Using the data below, copy out all lines with the word "button".

### [Records provided]
*** Begin section ***

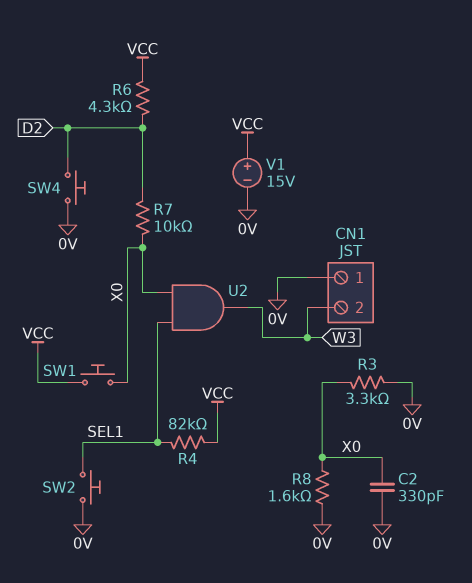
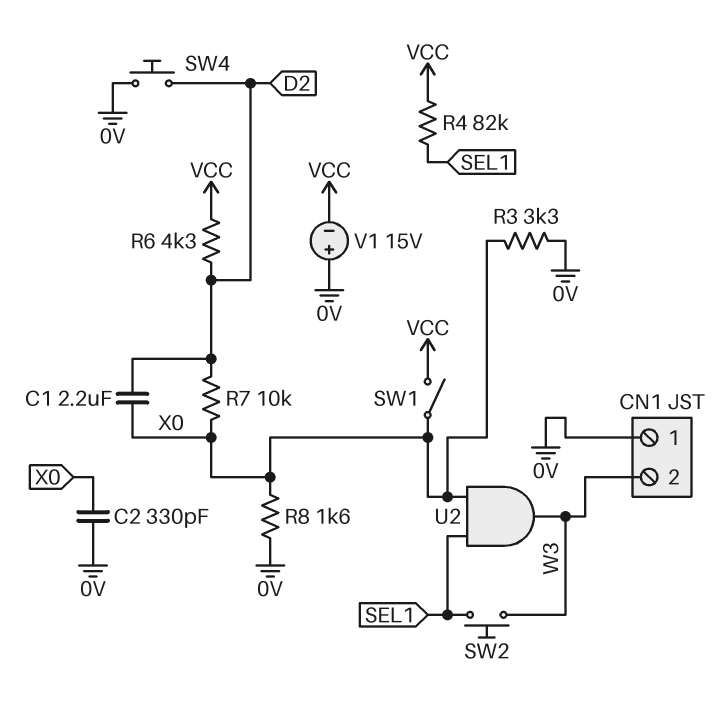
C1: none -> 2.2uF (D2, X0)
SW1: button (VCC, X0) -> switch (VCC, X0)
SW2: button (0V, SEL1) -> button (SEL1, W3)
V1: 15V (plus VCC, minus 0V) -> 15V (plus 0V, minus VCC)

*** End section ***
*** Begin section ***

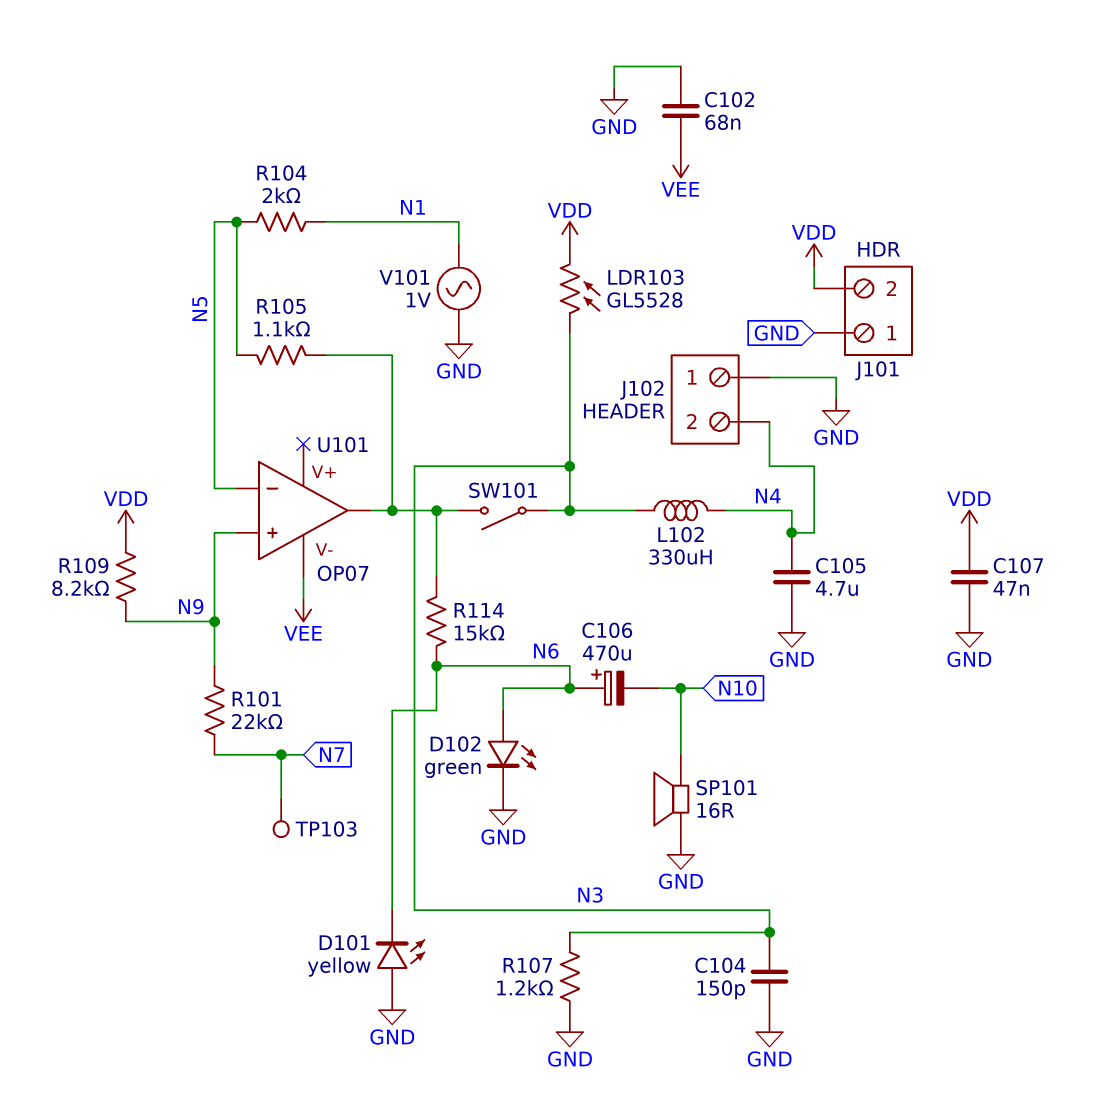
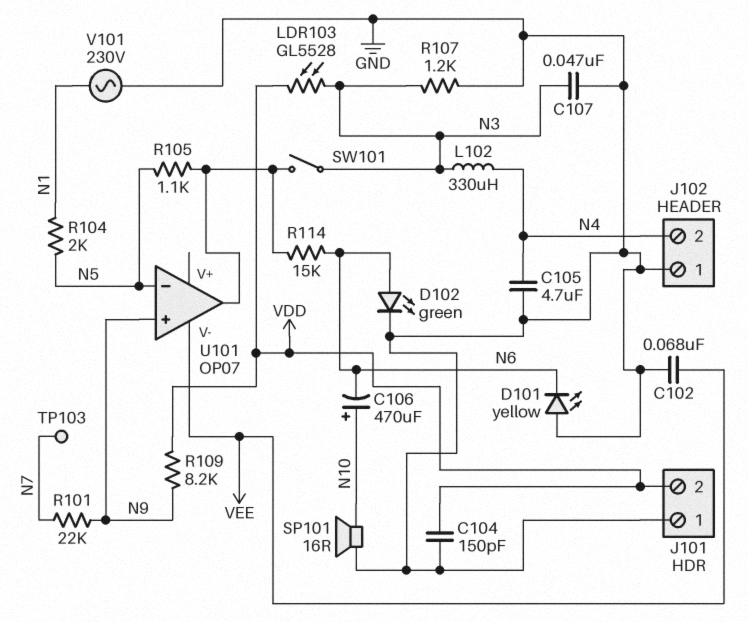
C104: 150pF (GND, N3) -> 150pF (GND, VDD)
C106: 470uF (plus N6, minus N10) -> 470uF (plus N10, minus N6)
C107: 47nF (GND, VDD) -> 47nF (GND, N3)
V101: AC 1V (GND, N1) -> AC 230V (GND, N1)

*** End section ***
*** Begin section ***

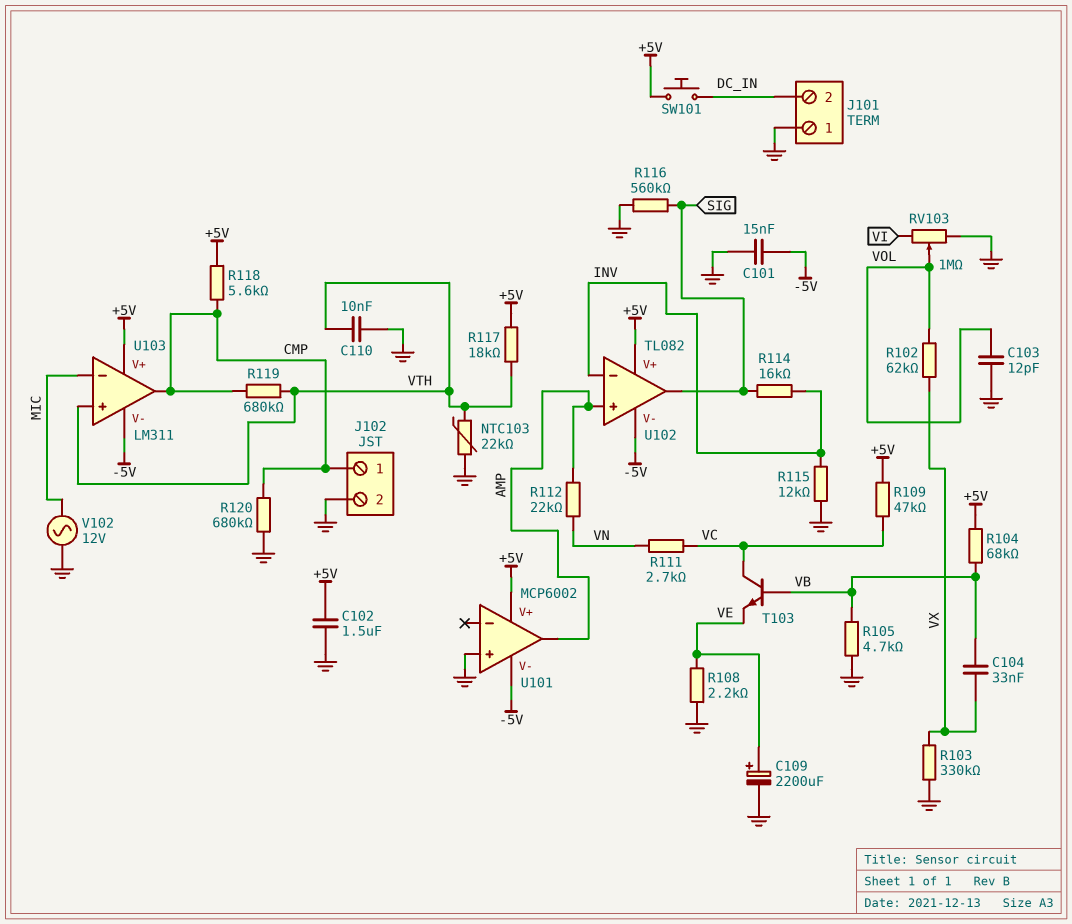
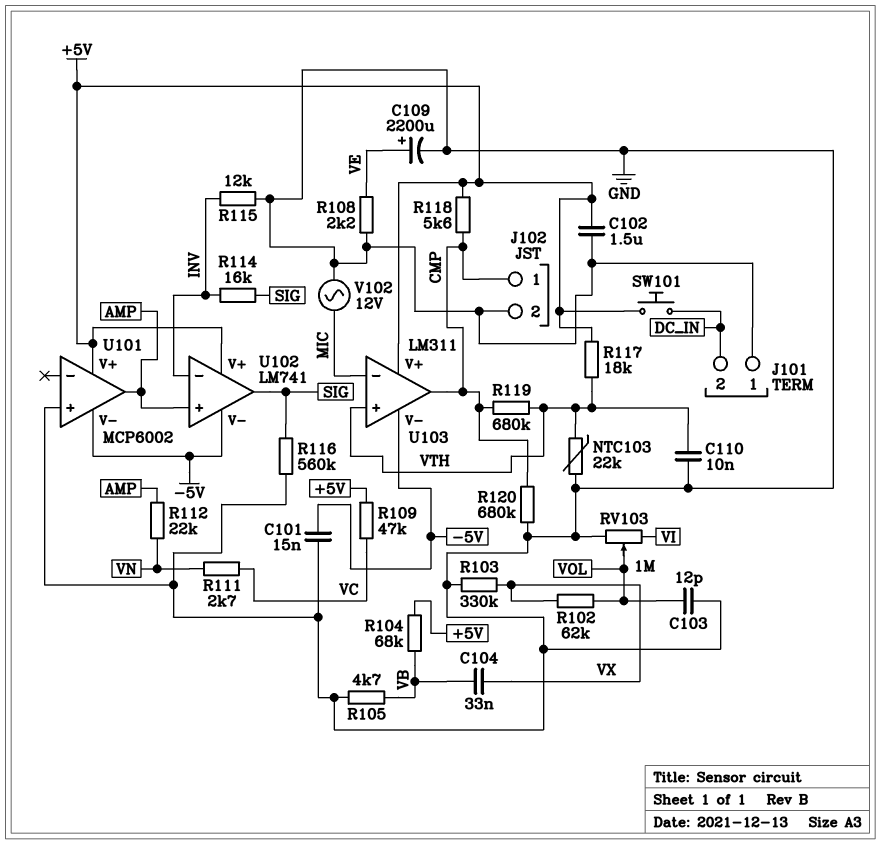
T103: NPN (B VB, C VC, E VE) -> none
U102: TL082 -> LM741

*** End section ***

### [Exercise response]
SW1: button (VCC, X0) -> switch (VCC, X0)
SW2: button (0V, SEL1) -> button (SEL1, W3)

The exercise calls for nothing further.